*** DATA RECORDS ***

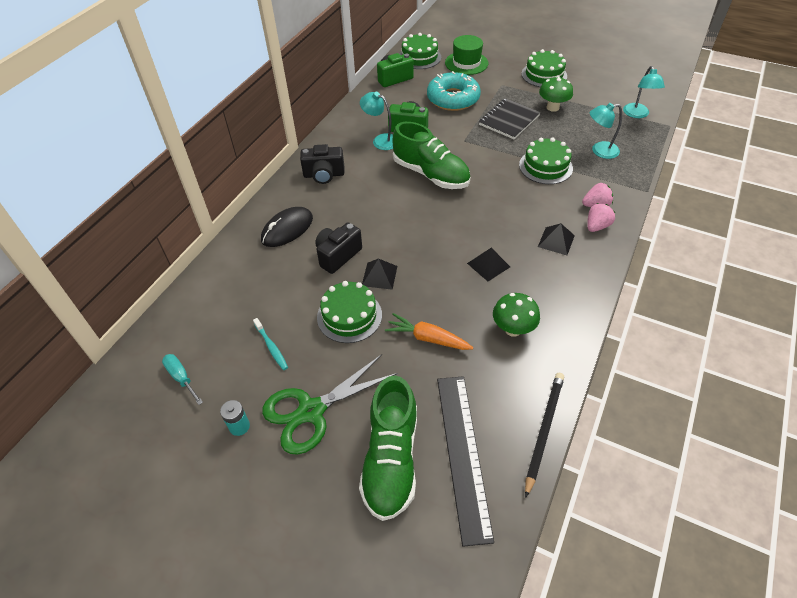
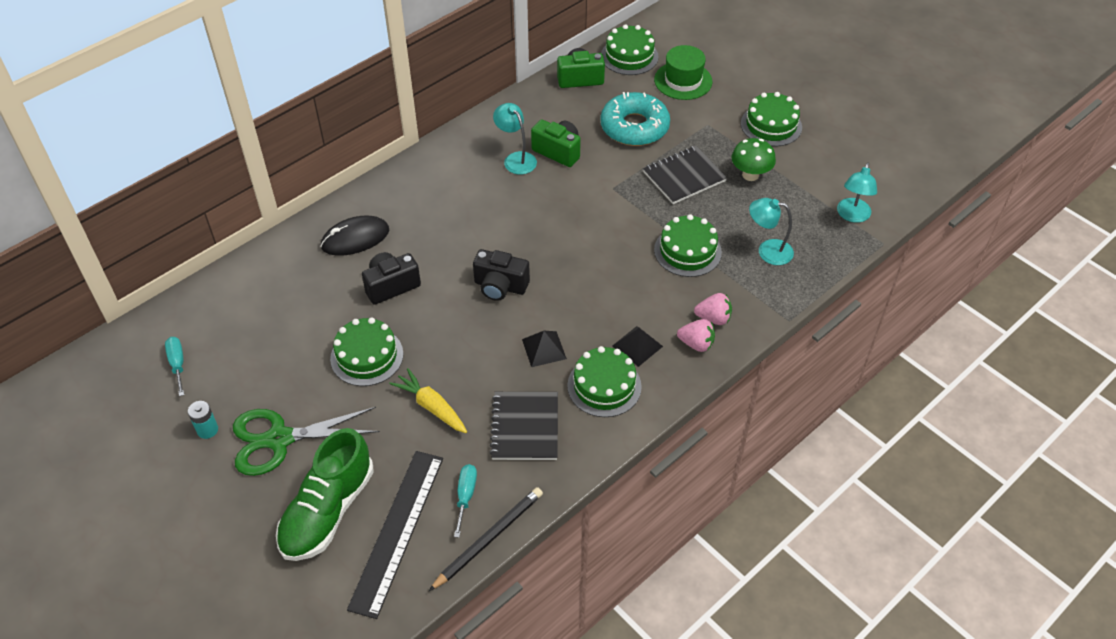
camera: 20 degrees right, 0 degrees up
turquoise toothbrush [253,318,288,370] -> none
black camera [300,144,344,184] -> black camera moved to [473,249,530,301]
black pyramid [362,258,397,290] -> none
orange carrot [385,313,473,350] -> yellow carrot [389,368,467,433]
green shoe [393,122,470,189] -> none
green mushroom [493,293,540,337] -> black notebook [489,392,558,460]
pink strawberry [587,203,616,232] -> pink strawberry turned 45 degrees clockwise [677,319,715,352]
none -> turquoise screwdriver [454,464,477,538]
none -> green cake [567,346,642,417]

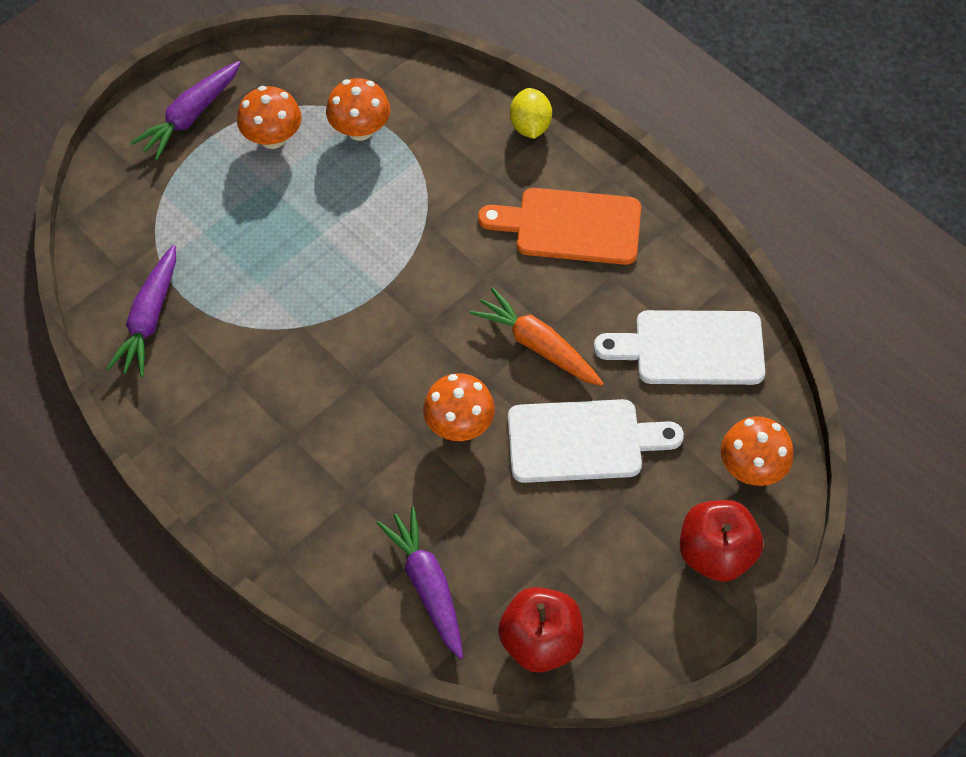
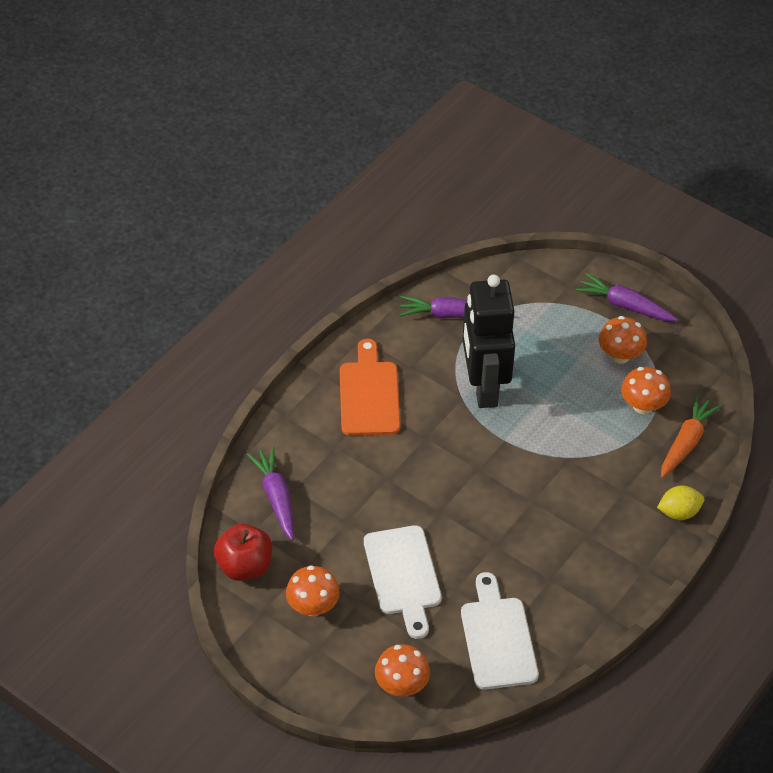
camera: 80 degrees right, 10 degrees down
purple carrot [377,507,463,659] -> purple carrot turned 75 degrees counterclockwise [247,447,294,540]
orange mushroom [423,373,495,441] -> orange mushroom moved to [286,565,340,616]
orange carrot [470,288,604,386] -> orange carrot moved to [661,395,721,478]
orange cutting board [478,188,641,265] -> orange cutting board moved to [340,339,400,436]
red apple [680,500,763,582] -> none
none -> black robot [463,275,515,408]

*** End of DATA RECORDS ***

EXERCISE BRIEF. Please reproduce, exactly as they appear above, the lines from the line containing "black pyramid [362,258,397,290] -> none" up to and including the line containing "none -> green cake [567,346,642,417]".

SOLUTION FOR THIS EXERCISE.
black pyramid [362,258,397,290] -> none
orange carrot [385,313,473,350] -> yellow carrot [389,368,467,433]
green shoe [393,122,470,189] -> none
green mushroom [493,293,540,337] -> black notebook [489,392,558,460]
pink strawberry [587,203,616,232] -> pink strawberry turned 45 degrees clockwise [677,319,715,352]
none -> turquoise screwdriver [454,464,477,538]
none -> green cake [567,346,642,417]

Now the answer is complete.